*ASSIGNED TASK:*
Take the line with "tan brick H9:I10" and every line after it in the entries below, and set them down exactly, without any pictures.

*EXTRACTED ENTRIES:*
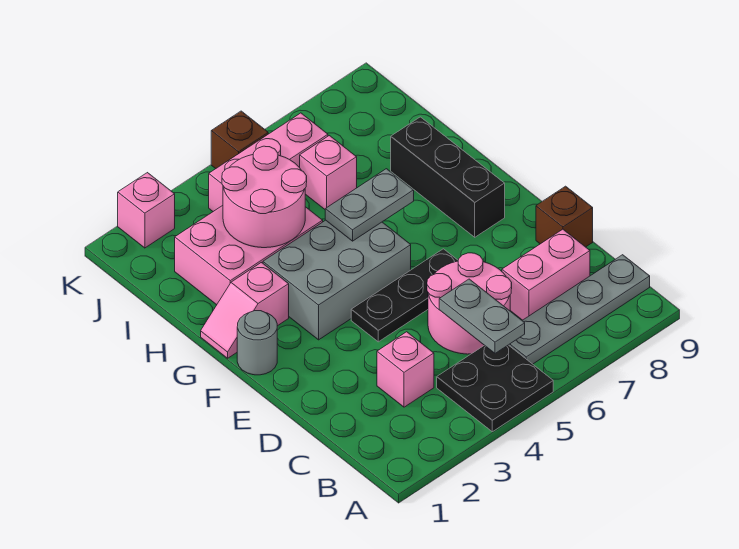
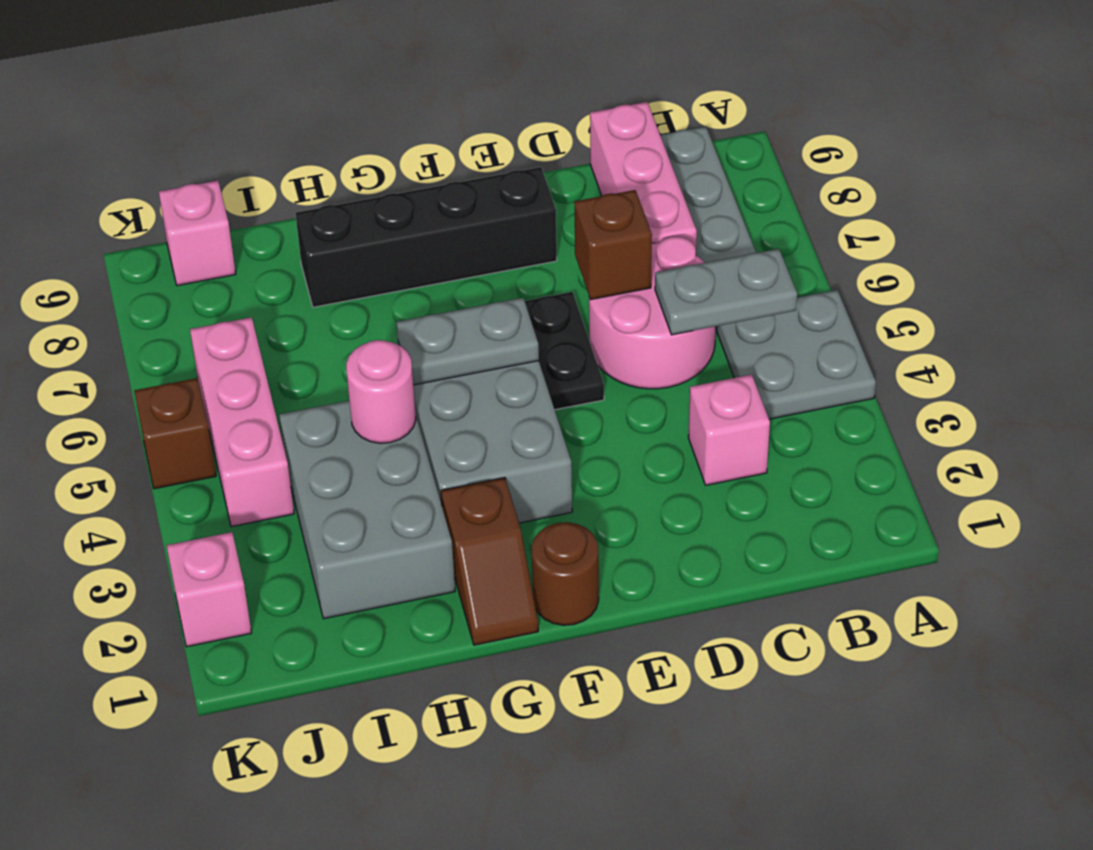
black plate A4:B5 level 1 -> grey plate A4:B5 level 1
pink brick C7:C8 level 1 -> pink brick C7:C9 level 1
brown brick D9 level 1 -> brown brick D6 level 2
black plate E4:E6 level 1 -> black plate E5:E6 level 1
grey round brick F1 level 1 -> brown round brick F1 level 1
black brick F8:H8 level 1 -> black brick E8:H8 level 1
pink slope G1:G2 level 1 top 2 -> brown slope G1:G2 level 1 top 2
grey plate G5:G6 level 2 -> grey plate F5:G5 level 2
pink brick H2:I4 level 1 -> grey brick H2:I4 level 1
pink round brick H3:I4 level 2 -> pink round brick H4 level 2
pink brick I6 level 1 -> pink brick J9 level 1

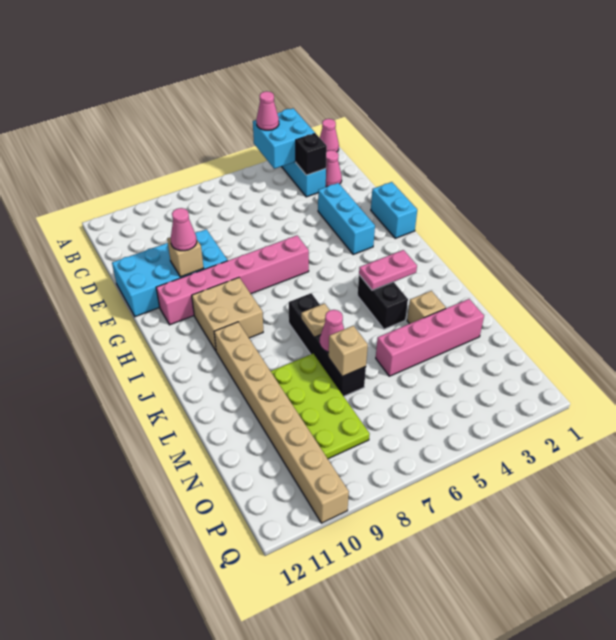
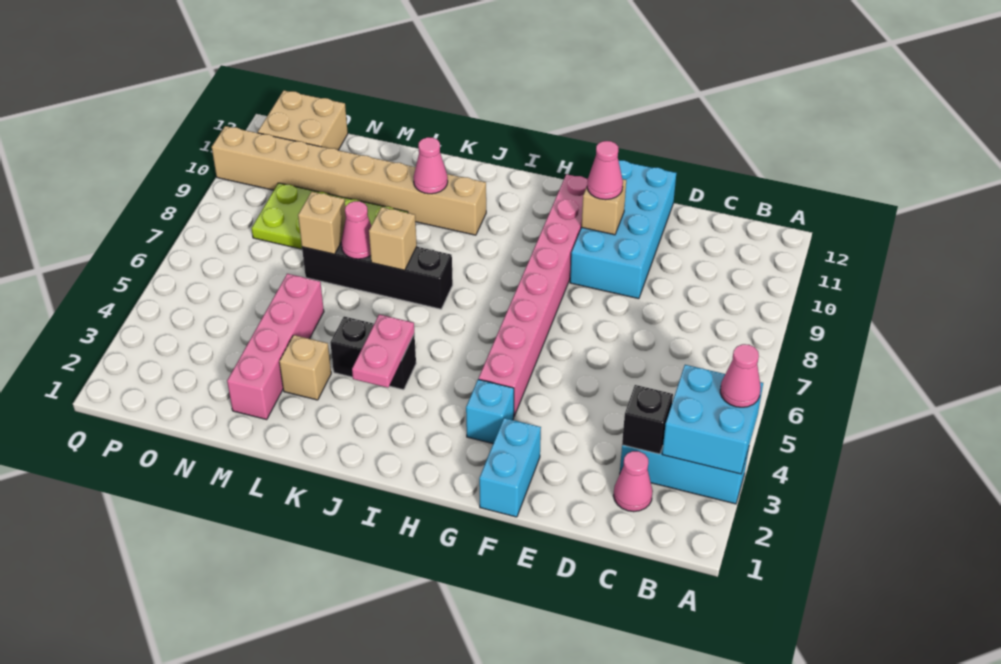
pink cone A1 level 1 -> pink cone K10 level 2
cyan brick E3:G3 level 1 -> cyan brick G3 level 1
cyan brick F1:G1 level 1 -> cyan brick F1:F2 level 1
pink brick G6:G11 level 1 -> pink brick G4:G11 level 1
tan brick H9:I10 level 1 -> tan brick O11:P12 level 1
tan plate K7 level 2 -> tan brick K7 level 2

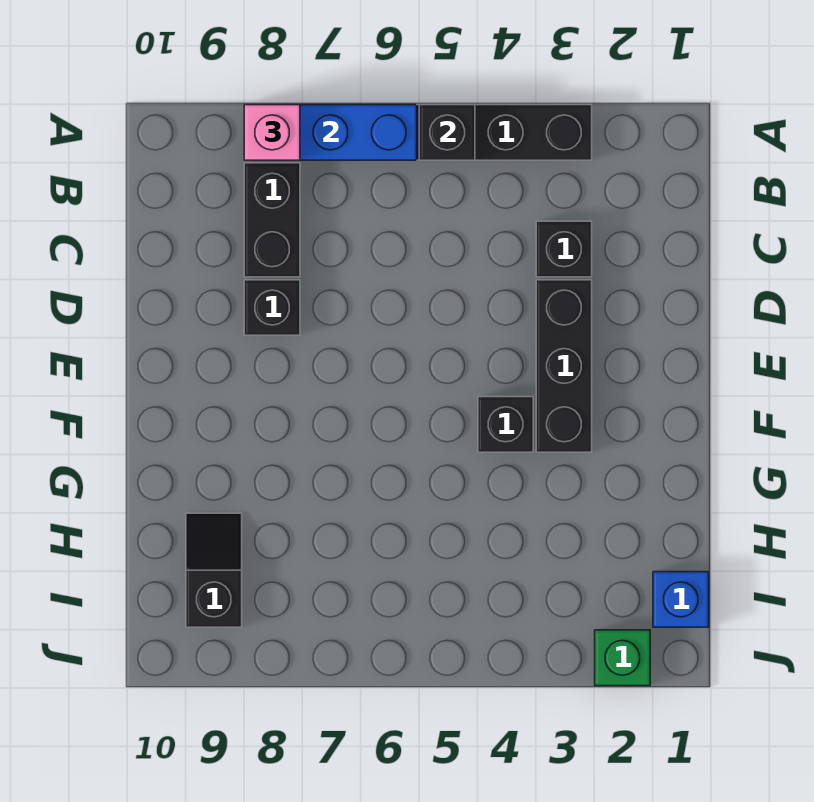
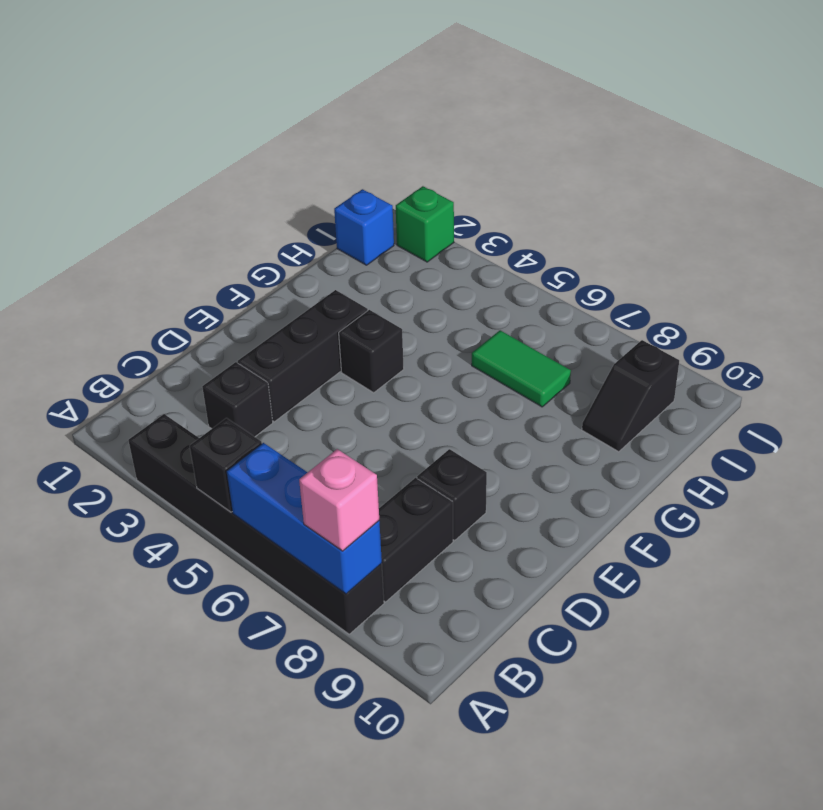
none -> green tile H6:H7 level 1

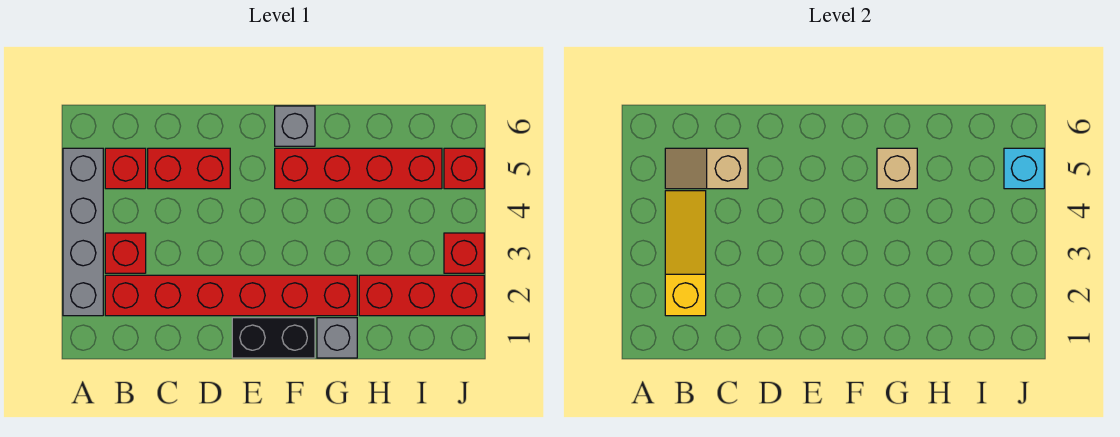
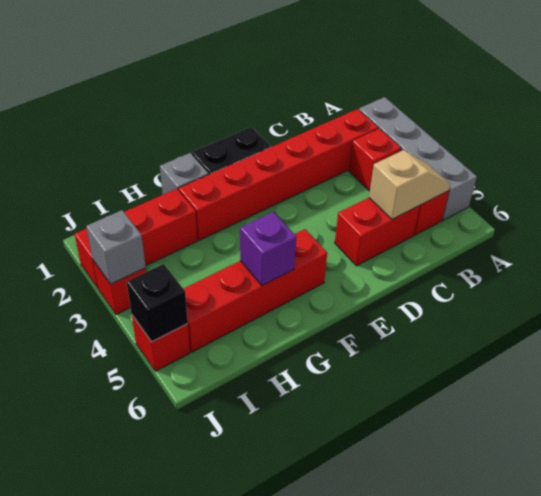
yellow slope B2:B4 level 2 top 2 -> none
grey brick F6 level 1 -> grey brick J3 level 2
tan brick G5 level 2 -> purple brick G5 level 2
cyan brick J5 level 2 -> black brick J5 level 2

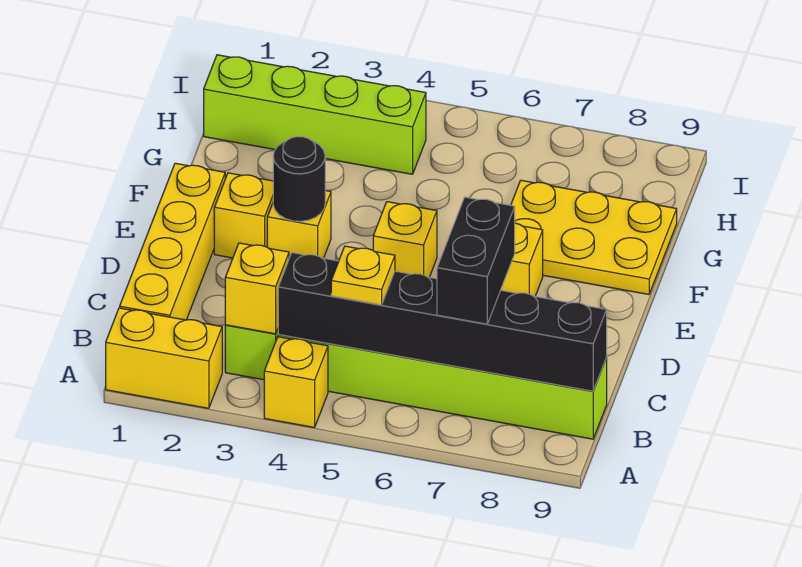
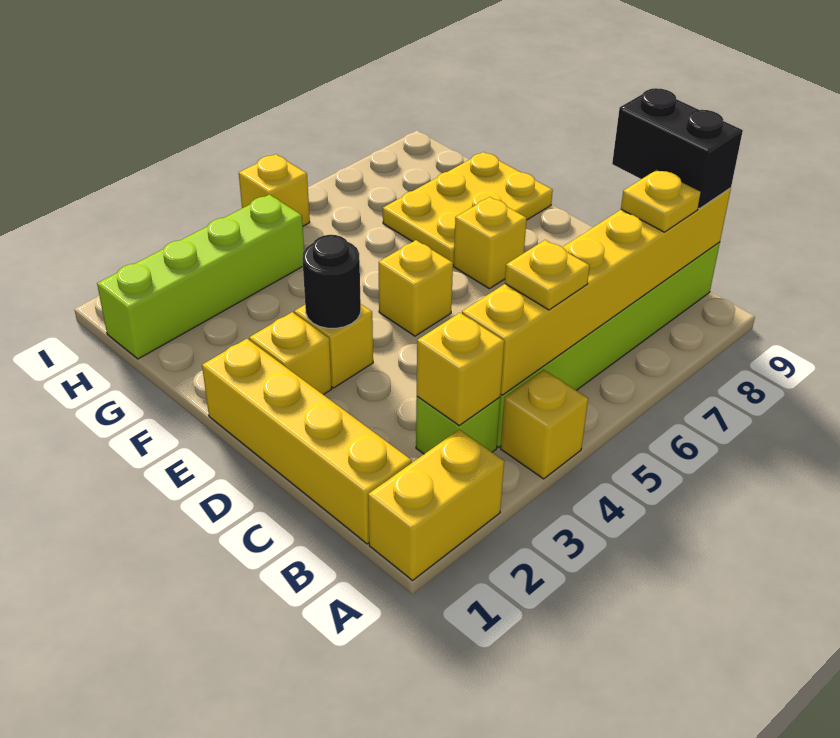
black brick B4:B9 level 2 -> yellow brick B4:B9 level 2
black brick B7:C7 level 3 -> black brick B9:C9 level 3
none -> yellow plate B8 level 3
none -> yellow brick I5 level 1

*SOLUTION TO THE EXERCISE:*
tan brick H9:I10 level 1 -> tan brick O11:P12 level 1
tan plate K7 level 2 -> tan brick K7 level 2

none -> green tile H6:H7 level 1

yellow slope B2:B4 level 2 top 2 -> none
grey brick F6 level 1 -> grey brick J3 level 2
tan brick G5 level 2 -> purple brick G5 level 2
cyan brick J5 level 2 -> black brick J5 level 2

black brick B4:B9 level 2 -> yellow brick B4:B9 level 2
black brick B7:C7 level 3 -> black brick B9:C9 level 3
none -> yellow plate B8 level 3
none -> yellow brick I5 level 1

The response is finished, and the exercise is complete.